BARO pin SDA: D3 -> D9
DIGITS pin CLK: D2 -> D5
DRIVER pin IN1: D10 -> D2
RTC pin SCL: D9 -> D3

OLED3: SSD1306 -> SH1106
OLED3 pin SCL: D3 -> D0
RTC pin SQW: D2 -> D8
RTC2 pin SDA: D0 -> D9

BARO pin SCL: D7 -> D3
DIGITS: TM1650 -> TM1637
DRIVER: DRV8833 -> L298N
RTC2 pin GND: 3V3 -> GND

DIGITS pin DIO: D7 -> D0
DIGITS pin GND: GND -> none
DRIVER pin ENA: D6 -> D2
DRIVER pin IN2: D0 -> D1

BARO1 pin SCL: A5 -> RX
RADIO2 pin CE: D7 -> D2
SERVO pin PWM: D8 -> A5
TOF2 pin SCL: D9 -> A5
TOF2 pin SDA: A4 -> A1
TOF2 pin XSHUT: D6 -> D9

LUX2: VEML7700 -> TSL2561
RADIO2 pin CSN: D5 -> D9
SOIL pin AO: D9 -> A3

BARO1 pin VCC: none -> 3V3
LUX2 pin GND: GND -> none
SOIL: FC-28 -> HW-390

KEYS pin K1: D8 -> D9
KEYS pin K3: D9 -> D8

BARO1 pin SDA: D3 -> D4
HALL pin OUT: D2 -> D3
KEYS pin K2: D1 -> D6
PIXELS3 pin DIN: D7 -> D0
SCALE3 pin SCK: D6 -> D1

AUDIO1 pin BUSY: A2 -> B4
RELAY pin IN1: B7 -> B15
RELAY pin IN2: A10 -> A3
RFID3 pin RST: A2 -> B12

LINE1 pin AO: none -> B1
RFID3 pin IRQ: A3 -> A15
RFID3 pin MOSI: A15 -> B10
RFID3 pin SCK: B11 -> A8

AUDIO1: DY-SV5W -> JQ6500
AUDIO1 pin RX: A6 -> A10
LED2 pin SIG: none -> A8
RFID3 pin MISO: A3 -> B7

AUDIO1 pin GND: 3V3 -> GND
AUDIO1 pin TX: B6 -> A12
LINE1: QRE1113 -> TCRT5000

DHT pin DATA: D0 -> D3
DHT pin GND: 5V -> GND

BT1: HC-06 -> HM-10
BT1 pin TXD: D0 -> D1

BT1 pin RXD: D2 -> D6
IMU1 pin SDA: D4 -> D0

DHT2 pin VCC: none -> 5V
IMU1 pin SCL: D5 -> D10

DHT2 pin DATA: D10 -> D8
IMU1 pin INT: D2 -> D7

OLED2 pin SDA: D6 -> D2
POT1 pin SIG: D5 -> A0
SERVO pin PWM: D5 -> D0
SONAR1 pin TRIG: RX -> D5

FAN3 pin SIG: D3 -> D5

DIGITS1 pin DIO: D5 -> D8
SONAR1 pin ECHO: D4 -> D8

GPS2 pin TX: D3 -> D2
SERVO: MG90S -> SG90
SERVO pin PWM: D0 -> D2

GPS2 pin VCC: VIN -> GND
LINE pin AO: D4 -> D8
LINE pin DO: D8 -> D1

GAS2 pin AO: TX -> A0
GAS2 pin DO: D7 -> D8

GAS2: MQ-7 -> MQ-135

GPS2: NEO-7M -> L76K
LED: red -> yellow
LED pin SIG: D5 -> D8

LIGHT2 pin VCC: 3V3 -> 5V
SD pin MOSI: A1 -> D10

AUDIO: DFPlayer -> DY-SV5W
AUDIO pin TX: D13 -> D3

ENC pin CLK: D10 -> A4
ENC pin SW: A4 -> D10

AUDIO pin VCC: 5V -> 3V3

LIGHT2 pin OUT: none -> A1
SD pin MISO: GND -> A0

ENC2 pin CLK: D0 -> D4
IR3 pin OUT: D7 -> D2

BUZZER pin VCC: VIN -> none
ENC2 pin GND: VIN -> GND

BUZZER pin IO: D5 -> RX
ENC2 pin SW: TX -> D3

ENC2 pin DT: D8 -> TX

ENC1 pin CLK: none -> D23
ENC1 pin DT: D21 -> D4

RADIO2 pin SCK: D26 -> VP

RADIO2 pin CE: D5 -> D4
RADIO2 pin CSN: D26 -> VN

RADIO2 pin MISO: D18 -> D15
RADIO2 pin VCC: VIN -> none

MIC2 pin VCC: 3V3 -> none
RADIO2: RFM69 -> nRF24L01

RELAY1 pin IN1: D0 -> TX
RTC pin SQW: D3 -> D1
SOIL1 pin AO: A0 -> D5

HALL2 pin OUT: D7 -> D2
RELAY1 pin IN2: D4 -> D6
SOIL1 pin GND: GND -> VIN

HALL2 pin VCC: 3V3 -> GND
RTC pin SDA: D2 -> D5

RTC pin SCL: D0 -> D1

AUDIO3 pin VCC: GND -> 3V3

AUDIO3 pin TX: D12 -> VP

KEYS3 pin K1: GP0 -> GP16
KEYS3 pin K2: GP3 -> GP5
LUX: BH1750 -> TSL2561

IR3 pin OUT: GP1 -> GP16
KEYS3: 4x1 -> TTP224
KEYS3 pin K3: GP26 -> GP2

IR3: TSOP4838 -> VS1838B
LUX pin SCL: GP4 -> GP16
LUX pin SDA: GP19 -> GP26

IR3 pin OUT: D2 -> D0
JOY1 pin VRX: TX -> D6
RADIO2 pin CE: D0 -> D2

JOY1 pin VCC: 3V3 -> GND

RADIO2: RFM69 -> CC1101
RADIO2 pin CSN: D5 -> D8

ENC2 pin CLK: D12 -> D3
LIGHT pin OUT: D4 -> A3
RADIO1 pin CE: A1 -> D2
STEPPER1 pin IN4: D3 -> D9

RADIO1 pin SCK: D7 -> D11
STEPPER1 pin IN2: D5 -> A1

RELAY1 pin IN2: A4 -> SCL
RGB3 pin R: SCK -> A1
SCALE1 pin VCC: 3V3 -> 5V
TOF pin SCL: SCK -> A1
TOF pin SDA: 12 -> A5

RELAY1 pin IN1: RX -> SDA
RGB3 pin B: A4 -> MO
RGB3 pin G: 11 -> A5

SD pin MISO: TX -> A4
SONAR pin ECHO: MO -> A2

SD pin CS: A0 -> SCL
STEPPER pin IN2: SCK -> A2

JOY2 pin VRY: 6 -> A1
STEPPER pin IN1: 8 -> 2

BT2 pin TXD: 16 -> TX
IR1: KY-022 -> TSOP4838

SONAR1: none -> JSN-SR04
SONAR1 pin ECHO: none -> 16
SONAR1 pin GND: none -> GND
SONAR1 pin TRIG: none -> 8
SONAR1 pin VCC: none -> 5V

* [Goal of the exercise] What lines in the material above hold the word "MOSI"? Pull them out.

* [Final answer]
RFID3 pin MOSI: A15 -> B10
SD pin MOSI: A1 -> D10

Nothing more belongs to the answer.